Work instructions: All entries are to be quoted exactly; the images stay out of the copy.

Data for this task:
▶

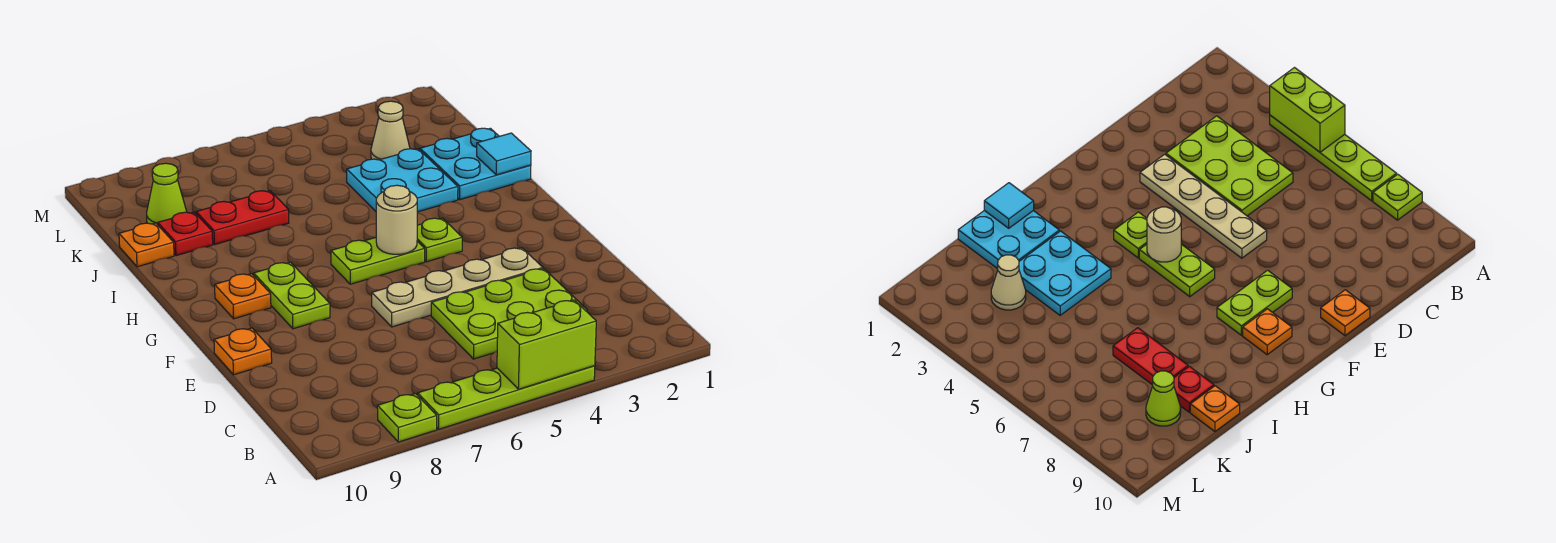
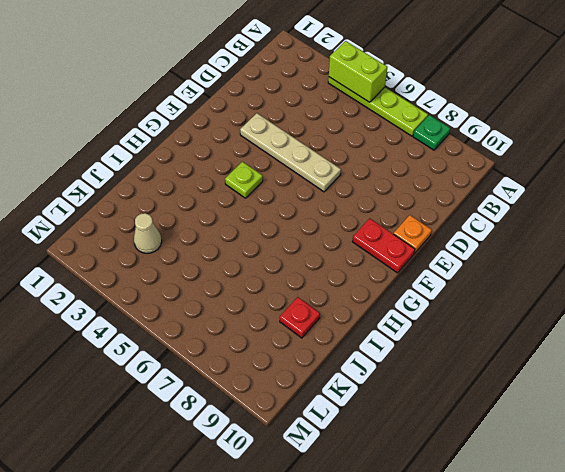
green plate A8 level 1 -> lime plate A8 level 1
red plate F9:F10 level 1 -> red plate J7:J8 level 1
none -> lime plate C3:D5 level 1
none -> lime plate F8:G8 level 1
none -> lime plate G5:G6 level 1

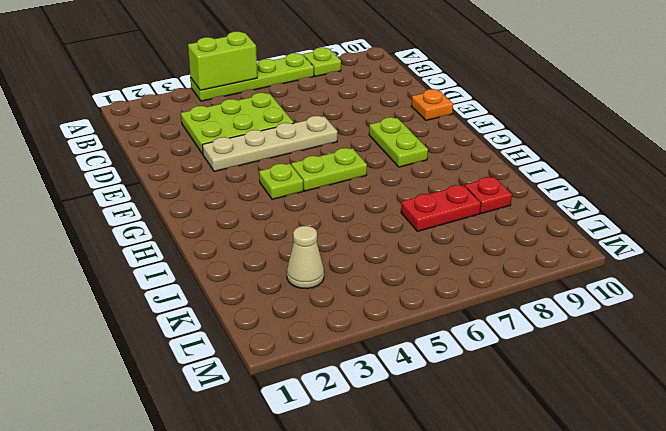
none -> orange plate G9 level 1
none -> cyan plate I1:J2 level 1
none -> cyan plate I3:J4 level 1

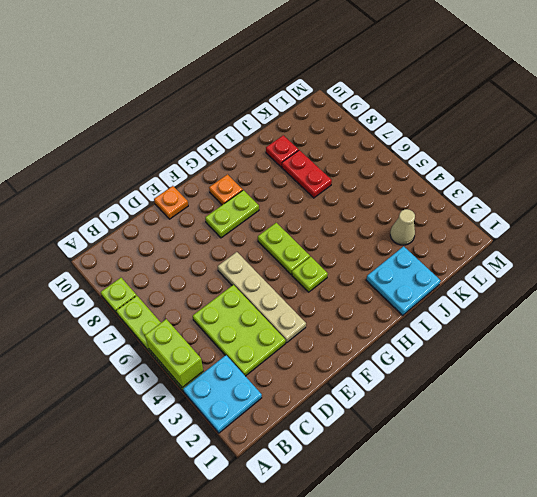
cyan plate A2:B3 level 1 -> cyan plate I3:J4 level 1
none -> orange plate J10 level 1
none -> lime cone K9 level 1
none -> tan round brick G5 level 2

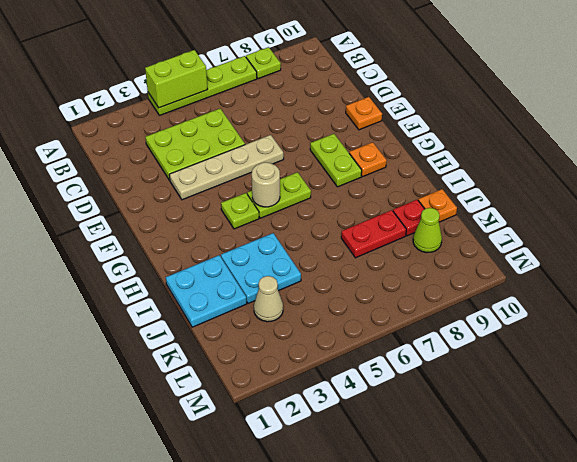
none -> cyan tile I1 level 2

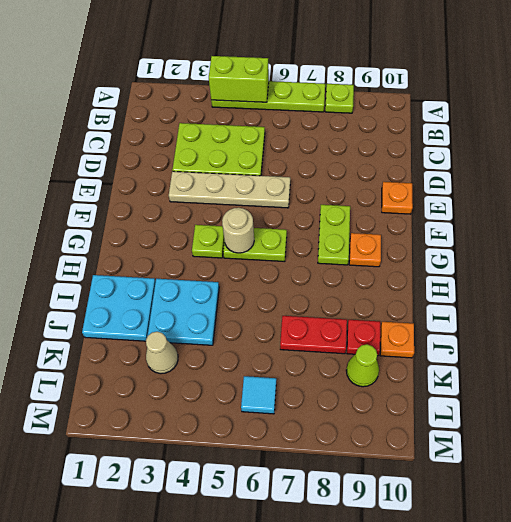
cyan tile L6 level 1 -> cyan tile I1 level 2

◀

Reply to the task:
green plate A8 level 1 -> lime plate A8 level 1
red plate F9:F10 level 1 -> red plate J7:J8 level 1
none -> lime plate C3:D5 level 1
none -> lime plate F8:G8 level 1
none -> lime plate G5:G6 level 1

none -> orange plate G9 level 1
none -> cyan plate I1:J2 level 1
none -> cyan plate I3:J4 level 1

cyan plate A2:B3 level 1 -> cyan plate I3:J4 level 1
none -> orange plate J10 level 1
none -> lime cone K9 level 1
none -> tan round brick G5 level 2

none -> cyan tile I1 level 2

cyan tile L6 level 1 -> cyan tile I1 level 2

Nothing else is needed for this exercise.